**PROBLEM TO WORK ON**
Filter the lines below, copying only those with the string "camera".

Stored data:
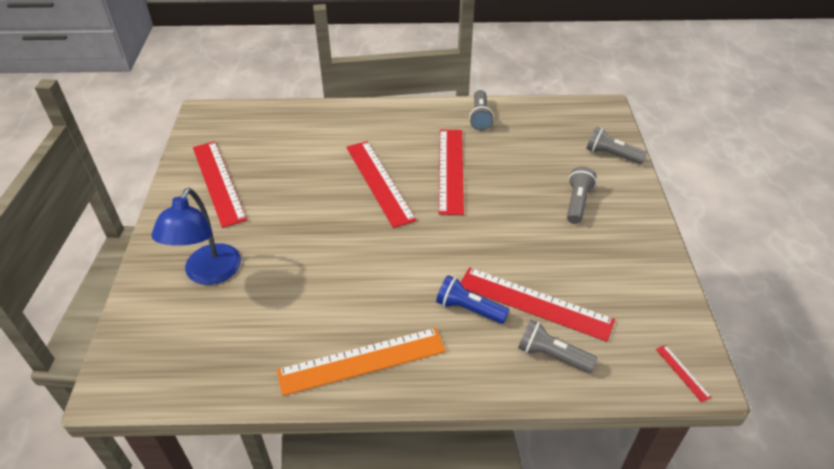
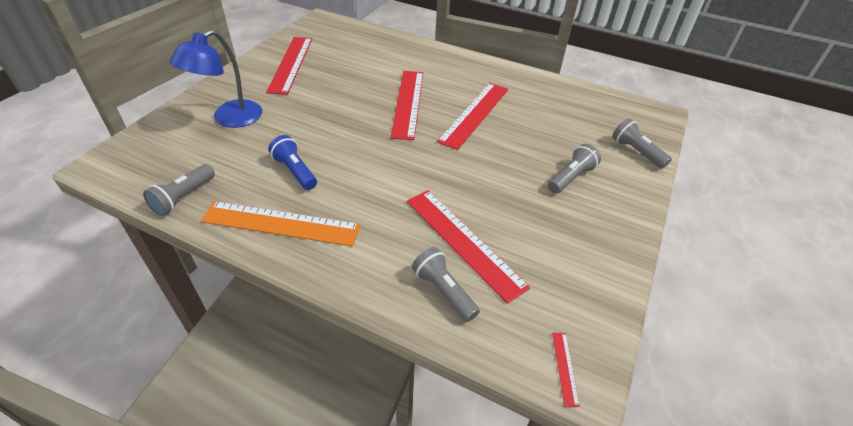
camera: 25 degrees right, 0 degrees up
(469, 309) = (401, 222): blue flashlight -> blue flashlight (295, 171)
(480, 117) = (532, 85): grey flashlight -> grey flashlight (183, 197)

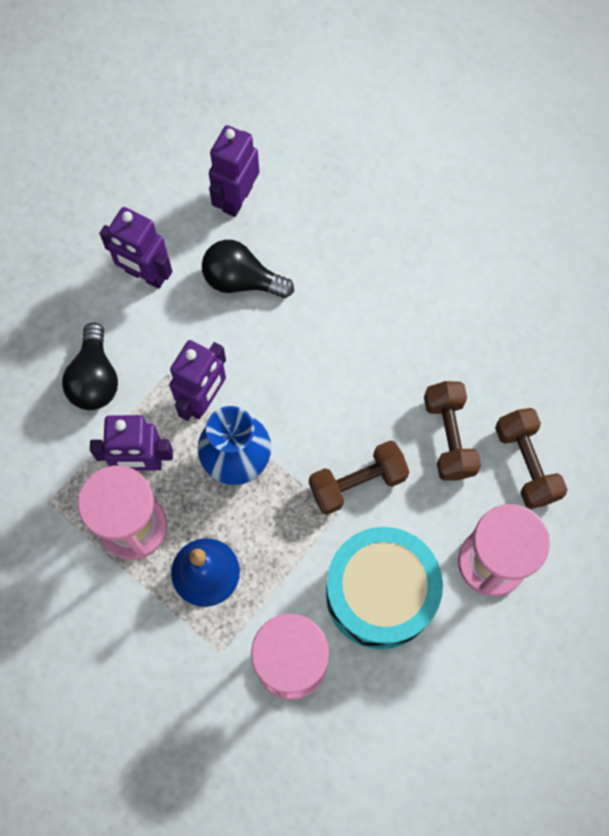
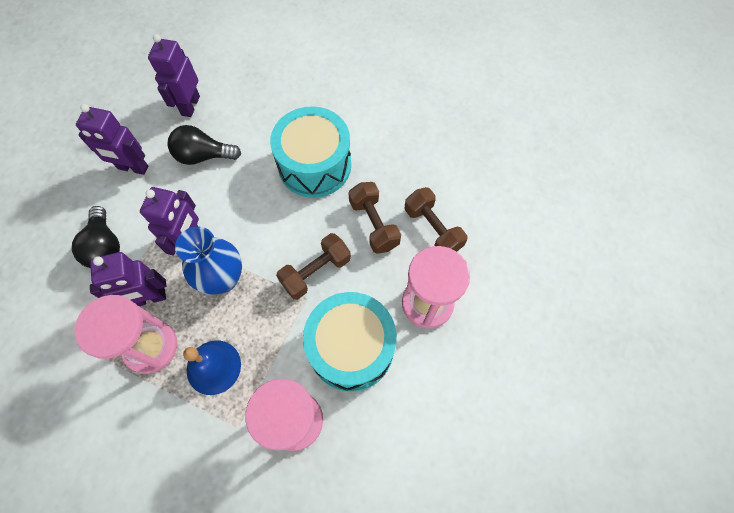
camera: 15 degrees left, 5 degrees down
(389, 331) = (314, 165): none -> turquoise drum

**TASK SOLUTION**
camera: 25 degrees right, 0 degrees up
camera: 15 degrees left, 5 degrees down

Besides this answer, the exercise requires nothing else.